▸ **Work instruction**: Looking through the data below, work out how many lines have the word "snow". Reply with that number only.
————
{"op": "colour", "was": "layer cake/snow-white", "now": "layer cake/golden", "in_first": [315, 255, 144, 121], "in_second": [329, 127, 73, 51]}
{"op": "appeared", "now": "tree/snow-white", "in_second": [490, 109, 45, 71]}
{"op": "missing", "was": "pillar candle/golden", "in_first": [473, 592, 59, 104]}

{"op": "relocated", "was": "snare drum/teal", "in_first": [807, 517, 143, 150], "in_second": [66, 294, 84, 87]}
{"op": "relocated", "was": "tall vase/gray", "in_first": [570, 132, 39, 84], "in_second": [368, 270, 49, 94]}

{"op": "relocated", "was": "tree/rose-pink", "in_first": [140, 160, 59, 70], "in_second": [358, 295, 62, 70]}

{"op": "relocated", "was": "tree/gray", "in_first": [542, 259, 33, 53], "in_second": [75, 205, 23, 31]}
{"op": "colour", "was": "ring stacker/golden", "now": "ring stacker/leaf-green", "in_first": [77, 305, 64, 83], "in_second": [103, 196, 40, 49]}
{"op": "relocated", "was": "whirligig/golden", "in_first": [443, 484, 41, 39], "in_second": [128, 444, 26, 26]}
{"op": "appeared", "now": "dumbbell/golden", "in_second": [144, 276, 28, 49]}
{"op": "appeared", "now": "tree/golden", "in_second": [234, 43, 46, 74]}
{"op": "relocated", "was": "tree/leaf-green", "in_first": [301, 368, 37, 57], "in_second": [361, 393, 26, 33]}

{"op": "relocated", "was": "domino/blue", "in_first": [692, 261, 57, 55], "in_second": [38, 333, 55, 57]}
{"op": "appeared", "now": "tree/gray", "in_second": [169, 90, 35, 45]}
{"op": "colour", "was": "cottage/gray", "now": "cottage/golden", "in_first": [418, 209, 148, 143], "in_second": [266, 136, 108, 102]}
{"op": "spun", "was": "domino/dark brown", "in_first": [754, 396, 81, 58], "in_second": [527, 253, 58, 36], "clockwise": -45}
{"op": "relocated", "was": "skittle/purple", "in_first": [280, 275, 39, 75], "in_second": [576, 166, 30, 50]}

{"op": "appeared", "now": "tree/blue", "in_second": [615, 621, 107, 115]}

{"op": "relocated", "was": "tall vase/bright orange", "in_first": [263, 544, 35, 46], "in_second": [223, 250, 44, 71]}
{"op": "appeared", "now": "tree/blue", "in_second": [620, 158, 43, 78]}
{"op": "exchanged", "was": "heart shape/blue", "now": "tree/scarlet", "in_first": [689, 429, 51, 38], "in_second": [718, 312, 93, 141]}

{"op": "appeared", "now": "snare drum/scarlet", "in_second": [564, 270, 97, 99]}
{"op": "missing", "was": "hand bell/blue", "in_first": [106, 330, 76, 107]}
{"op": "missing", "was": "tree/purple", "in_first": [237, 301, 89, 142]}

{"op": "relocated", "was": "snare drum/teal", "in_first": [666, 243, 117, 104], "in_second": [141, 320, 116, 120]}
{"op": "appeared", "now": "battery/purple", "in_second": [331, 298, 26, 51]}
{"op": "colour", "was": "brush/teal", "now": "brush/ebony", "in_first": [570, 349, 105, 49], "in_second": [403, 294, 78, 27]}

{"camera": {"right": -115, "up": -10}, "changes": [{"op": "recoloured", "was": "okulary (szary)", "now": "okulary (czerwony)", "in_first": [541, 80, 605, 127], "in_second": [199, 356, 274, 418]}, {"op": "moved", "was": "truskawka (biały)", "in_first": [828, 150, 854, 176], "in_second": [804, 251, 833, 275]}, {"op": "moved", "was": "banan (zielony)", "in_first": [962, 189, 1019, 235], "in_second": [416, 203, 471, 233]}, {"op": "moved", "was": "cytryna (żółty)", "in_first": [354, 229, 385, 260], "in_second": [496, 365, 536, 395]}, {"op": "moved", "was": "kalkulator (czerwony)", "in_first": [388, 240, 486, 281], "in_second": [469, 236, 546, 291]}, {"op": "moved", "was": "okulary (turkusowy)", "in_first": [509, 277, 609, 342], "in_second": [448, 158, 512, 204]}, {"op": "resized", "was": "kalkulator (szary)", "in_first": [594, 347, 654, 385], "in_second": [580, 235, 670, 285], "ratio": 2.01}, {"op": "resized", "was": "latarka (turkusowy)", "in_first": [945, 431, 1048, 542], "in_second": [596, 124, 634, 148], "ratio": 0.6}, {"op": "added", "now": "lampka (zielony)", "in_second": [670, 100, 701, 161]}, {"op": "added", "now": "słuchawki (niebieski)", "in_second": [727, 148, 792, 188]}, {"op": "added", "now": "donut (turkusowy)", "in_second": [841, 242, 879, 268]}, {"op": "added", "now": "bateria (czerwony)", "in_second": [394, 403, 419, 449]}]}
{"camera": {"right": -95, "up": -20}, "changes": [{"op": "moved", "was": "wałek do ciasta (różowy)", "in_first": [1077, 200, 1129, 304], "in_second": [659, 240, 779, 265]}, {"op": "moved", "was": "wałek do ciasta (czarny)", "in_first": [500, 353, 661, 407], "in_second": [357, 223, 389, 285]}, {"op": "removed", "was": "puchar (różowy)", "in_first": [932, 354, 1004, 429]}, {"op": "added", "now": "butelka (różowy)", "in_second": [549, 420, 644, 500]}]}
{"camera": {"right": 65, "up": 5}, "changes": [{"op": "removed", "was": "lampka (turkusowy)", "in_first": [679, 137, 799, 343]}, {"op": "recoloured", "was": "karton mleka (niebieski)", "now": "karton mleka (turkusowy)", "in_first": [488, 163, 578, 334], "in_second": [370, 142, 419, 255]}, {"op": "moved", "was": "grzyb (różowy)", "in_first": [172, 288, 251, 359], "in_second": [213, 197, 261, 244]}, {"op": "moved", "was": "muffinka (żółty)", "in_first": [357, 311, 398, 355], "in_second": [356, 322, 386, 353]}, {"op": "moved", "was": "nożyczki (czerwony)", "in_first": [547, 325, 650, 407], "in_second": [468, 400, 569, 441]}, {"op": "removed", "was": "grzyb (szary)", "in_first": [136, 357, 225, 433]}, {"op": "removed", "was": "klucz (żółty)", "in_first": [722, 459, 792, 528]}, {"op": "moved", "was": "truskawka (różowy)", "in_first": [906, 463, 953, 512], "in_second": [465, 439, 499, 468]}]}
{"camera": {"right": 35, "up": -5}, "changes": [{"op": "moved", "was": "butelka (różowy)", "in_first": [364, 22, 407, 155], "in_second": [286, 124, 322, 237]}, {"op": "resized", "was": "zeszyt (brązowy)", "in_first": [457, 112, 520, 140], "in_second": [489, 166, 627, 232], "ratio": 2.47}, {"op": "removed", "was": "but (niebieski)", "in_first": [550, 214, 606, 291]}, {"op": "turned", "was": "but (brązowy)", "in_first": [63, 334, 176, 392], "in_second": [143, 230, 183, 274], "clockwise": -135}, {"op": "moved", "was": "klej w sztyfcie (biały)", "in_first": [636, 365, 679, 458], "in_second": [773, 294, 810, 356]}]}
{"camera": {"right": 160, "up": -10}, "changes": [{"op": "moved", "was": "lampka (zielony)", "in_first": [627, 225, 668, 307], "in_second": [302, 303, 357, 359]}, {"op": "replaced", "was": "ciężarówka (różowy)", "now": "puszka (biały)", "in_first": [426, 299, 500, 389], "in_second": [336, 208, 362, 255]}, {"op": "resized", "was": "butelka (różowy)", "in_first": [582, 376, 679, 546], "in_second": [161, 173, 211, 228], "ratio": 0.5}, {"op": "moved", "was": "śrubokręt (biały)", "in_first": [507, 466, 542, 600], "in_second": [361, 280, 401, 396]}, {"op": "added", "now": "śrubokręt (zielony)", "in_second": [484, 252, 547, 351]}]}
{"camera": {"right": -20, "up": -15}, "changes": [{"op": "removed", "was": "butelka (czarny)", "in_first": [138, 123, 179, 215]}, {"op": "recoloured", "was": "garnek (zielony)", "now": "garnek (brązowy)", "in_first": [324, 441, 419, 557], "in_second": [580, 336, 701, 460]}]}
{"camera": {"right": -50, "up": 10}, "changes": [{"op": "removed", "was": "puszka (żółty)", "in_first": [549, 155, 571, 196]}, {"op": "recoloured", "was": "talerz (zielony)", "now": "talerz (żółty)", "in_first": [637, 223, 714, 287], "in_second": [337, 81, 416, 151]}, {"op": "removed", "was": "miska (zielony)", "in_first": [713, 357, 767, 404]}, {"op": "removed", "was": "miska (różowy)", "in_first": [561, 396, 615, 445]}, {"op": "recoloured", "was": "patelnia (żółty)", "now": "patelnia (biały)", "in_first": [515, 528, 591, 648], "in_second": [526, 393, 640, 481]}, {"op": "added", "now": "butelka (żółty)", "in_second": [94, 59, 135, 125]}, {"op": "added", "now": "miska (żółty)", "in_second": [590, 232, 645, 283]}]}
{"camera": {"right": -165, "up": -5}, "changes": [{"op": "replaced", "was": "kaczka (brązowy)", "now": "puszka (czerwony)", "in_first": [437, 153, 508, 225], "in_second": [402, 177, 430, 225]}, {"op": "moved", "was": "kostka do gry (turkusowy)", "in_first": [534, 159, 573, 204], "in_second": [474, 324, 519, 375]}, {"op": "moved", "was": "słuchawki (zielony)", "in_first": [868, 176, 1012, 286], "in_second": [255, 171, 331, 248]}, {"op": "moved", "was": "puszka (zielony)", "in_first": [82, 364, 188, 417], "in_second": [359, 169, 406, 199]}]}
————
▸ **Your response**: 2